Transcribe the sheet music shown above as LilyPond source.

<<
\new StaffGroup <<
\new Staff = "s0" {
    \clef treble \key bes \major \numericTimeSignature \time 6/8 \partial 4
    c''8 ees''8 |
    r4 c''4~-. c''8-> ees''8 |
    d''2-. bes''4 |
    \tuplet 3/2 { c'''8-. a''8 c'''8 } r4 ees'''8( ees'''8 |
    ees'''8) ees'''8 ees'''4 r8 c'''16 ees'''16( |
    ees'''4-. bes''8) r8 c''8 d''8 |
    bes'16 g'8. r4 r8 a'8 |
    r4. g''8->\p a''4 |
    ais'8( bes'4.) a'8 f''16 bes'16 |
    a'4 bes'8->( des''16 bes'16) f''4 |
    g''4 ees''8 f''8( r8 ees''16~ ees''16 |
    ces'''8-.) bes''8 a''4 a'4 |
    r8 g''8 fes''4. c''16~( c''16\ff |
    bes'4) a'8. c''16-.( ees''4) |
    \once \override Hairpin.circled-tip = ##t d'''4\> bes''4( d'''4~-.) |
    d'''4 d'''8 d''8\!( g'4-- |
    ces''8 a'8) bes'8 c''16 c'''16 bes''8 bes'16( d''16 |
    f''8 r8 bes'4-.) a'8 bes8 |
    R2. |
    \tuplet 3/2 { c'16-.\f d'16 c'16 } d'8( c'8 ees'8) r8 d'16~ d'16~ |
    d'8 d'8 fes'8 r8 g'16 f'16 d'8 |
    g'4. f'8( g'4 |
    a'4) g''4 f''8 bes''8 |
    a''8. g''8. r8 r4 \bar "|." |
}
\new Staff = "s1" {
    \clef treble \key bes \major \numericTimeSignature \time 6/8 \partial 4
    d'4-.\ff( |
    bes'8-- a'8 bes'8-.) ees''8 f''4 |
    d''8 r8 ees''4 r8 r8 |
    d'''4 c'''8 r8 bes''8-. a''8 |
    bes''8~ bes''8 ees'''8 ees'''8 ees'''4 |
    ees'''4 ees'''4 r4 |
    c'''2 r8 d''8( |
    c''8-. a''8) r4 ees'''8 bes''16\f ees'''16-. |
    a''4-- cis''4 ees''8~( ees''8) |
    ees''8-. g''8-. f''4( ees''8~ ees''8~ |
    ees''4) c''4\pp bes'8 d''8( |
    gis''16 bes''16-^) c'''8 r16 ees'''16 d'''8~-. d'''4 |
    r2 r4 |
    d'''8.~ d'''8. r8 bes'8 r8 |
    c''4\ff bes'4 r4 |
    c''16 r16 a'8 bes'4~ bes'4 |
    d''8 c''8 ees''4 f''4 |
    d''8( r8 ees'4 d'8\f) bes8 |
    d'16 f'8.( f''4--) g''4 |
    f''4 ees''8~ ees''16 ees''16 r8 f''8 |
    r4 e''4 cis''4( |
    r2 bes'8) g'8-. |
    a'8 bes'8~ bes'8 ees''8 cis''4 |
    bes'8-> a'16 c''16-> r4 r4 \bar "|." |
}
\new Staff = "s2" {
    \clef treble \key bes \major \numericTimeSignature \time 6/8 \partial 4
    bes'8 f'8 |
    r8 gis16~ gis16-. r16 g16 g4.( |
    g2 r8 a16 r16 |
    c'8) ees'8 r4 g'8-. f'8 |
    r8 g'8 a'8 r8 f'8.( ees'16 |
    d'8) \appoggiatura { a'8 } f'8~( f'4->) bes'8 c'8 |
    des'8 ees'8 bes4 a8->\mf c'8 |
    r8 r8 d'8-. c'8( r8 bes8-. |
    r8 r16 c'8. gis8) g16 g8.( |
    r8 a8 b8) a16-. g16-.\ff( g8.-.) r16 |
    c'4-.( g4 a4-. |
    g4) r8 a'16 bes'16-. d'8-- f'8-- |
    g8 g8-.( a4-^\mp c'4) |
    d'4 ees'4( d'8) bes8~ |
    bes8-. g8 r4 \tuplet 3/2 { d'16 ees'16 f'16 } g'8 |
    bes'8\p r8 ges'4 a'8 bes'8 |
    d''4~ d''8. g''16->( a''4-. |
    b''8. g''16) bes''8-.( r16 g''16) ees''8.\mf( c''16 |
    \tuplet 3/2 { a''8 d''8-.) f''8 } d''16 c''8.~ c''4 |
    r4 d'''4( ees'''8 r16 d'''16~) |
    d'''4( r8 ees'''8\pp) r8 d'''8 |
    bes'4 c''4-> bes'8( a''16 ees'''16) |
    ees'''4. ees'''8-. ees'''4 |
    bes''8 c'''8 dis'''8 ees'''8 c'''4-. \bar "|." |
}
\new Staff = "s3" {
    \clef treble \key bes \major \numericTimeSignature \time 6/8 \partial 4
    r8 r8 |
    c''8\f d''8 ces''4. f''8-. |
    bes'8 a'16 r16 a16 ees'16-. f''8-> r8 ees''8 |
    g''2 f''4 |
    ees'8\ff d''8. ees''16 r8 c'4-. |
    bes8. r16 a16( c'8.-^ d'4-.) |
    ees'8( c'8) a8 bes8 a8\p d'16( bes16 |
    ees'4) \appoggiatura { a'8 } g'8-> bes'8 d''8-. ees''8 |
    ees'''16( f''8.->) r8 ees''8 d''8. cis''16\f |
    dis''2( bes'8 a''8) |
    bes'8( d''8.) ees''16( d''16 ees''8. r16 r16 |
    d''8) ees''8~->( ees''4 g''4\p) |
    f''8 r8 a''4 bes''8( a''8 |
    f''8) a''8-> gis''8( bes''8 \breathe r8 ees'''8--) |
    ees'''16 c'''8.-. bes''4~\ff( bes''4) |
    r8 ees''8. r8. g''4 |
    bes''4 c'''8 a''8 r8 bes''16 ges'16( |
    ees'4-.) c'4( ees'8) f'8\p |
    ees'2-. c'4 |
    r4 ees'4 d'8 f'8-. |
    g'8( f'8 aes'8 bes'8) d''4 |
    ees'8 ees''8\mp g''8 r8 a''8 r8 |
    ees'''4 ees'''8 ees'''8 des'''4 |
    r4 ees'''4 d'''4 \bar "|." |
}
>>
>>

**AIM OF THE TASK:**
How many lines in the material above contain the string "appoggiatura"? Case counts. Reply with the number only.

**WORKED ANSWER:**
2